WHAT IS BEING ASKED: What is needed is an exact copy of every entry below, minus the images.

Collected data
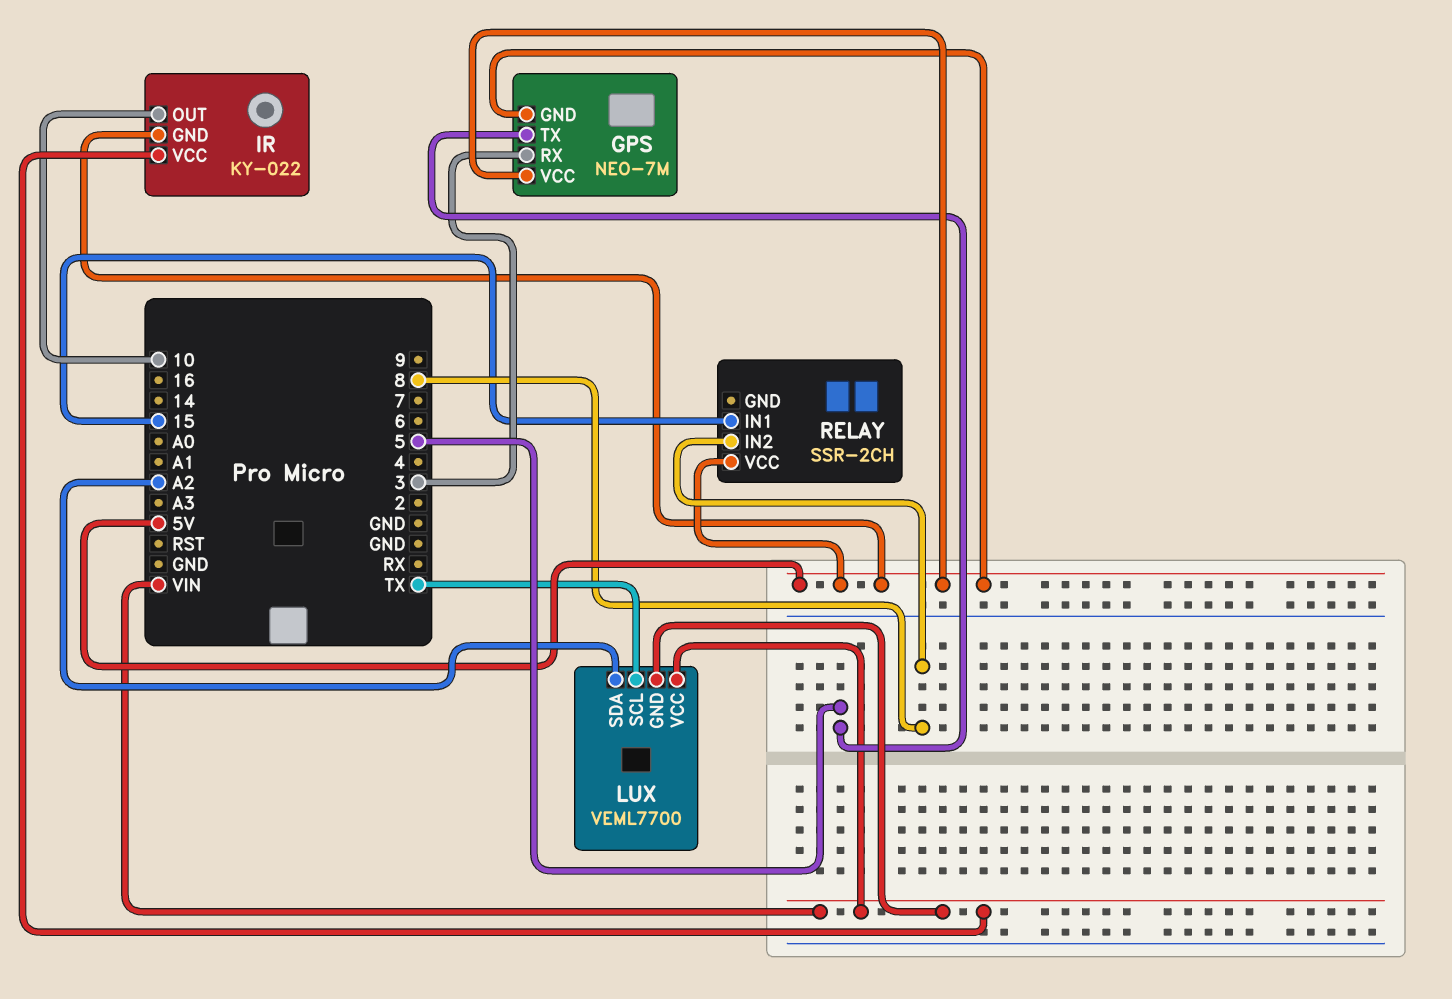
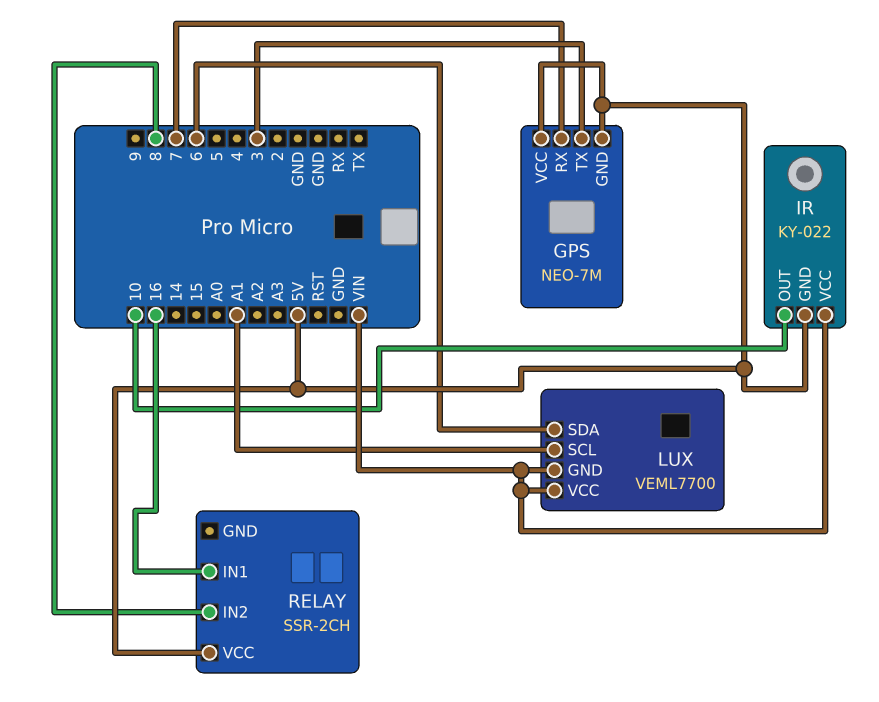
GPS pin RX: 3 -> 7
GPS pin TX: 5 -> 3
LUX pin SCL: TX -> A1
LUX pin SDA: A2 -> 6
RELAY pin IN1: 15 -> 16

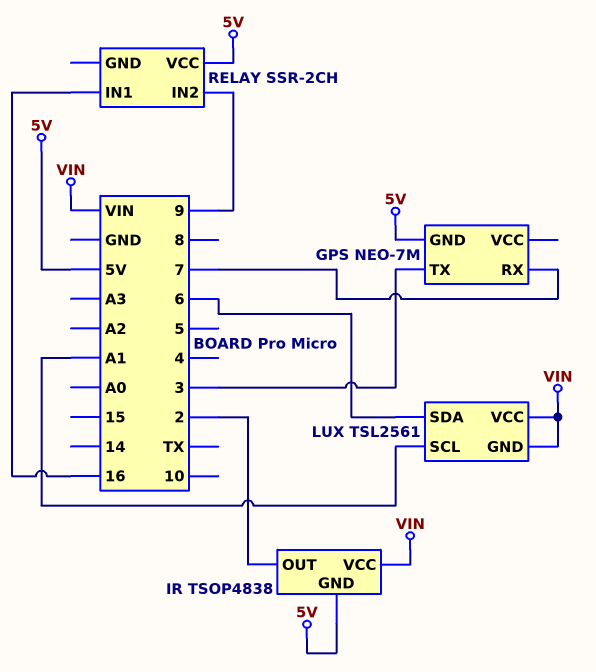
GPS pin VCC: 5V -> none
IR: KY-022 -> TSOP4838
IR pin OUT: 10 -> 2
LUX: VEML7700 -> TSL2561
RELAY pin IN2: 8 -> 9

EXPECTED OUTPUT:
GPS pin RX: 3 -> 7
GPS pin TX: 5 -> 3
LUX pin SCL: TX -> A1
LUX pin SDA: A2 -> 6
RELAY pin IN1: 15 -> 16

GPS pin VCC: 5V -> none
IR: KY-022 -> TSOP4838
IR pin OUT: 10 -> 2
LUX: VEML7700 -> TSL2561
RELAY pin IN2: 8 -> 9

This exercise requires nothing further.